* Instructions to follow *
Restate word for word the entries below, starting with the line with "(491, 204) = (397, 520): purple" and continuing through the line with "(1046, 221) = (361, 128): white". Include both of those lines and no others.

* Records for processing *
----------------
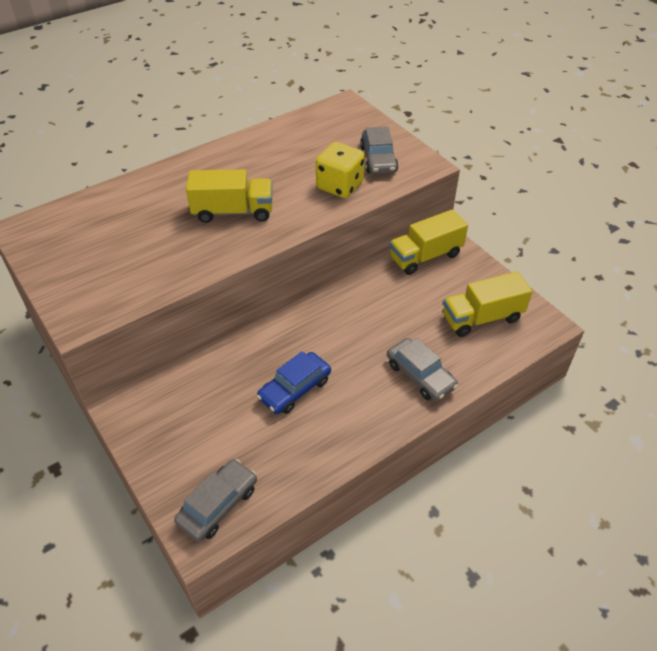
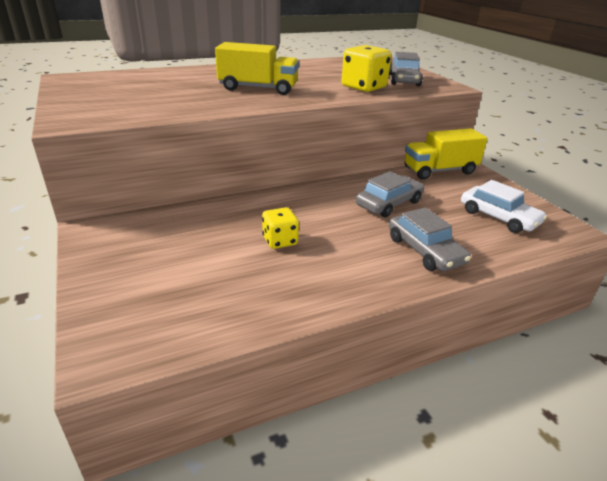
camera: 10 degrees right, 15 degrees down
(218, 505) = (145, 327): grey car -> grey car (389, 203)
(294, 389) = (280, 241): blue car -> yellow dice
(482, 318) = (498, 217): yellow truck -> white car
----------------
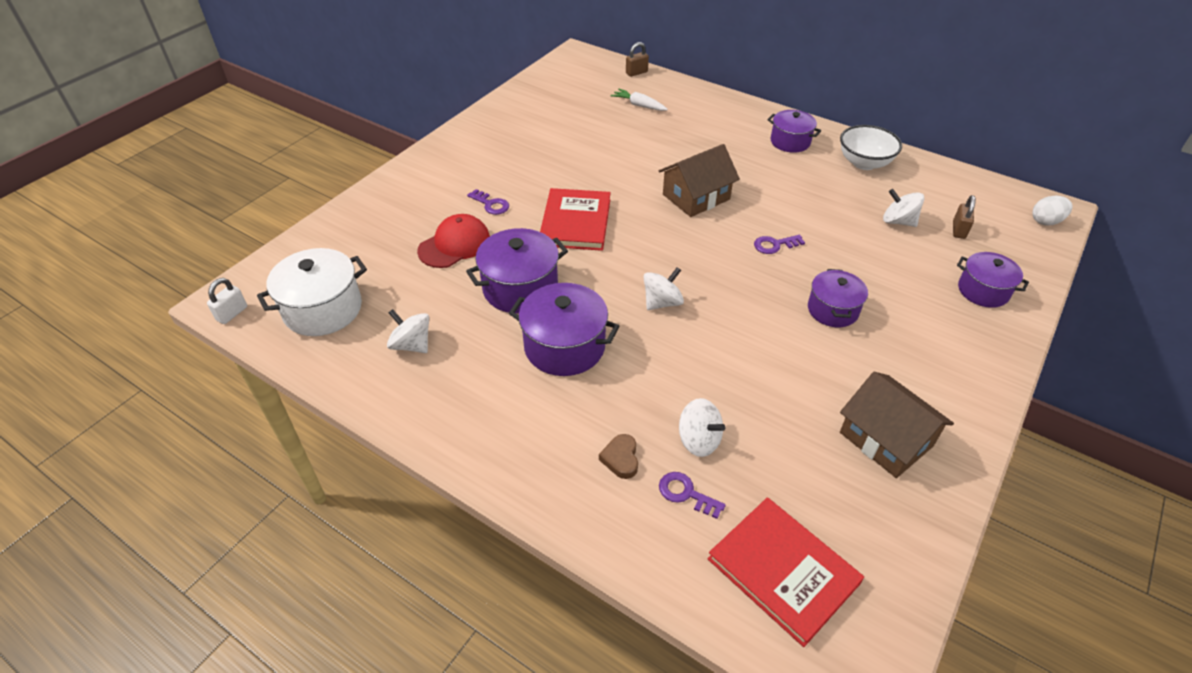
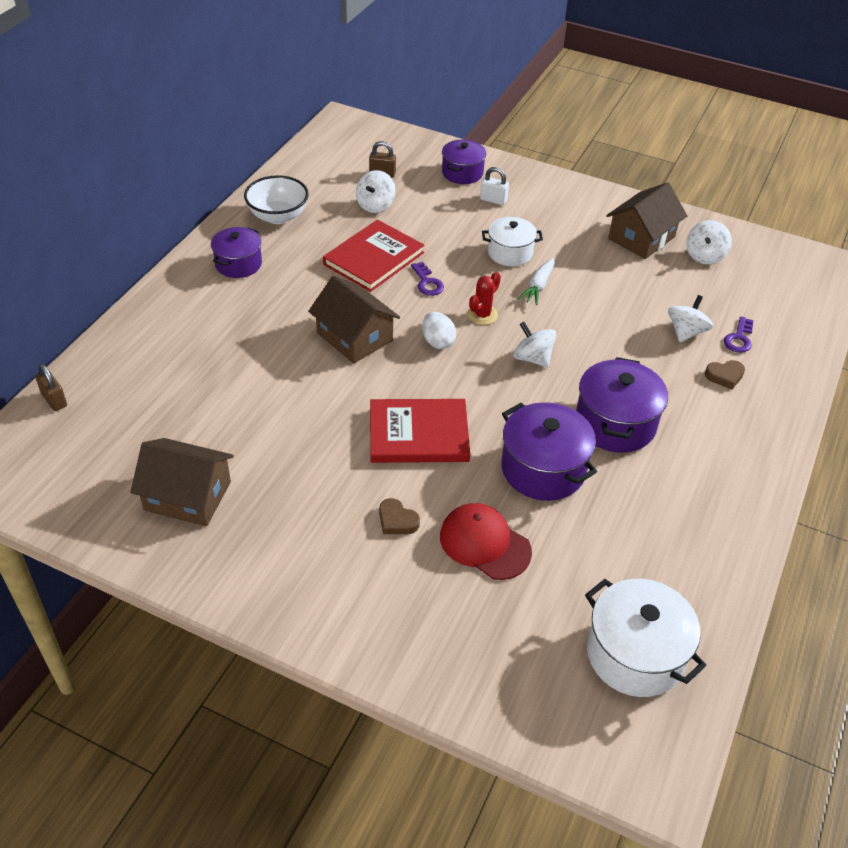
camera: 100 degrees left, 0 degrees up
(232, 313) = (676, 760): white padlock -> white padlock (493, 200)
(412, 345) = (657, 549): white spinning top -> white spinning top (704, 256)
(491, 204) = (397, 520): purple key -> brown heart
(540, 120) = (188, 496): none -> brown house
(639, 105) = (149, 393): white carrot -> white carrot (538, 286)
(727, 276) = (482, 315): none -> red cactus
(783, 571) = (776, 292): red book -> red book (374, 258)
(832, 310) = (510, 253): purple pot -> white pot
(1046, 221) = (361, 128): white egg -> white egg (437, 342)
----------------
* Result of this exercise *
(491, 204) = (397, 520): purple key -> brown heart
(540, 120) = (188, 496): none -> brown house
(639, 105) = (149, 393): white carrot -> white carrot (538, 286)
(727, 276) = (482, 315): none -> red cactus
(783, 571) = (776, 292): red book -> red book (374, 258)
(832, 310) = (510, 253): purple pot -> white pot
(1046, 221) = (361, 128): white egg -> white egg (437, 342)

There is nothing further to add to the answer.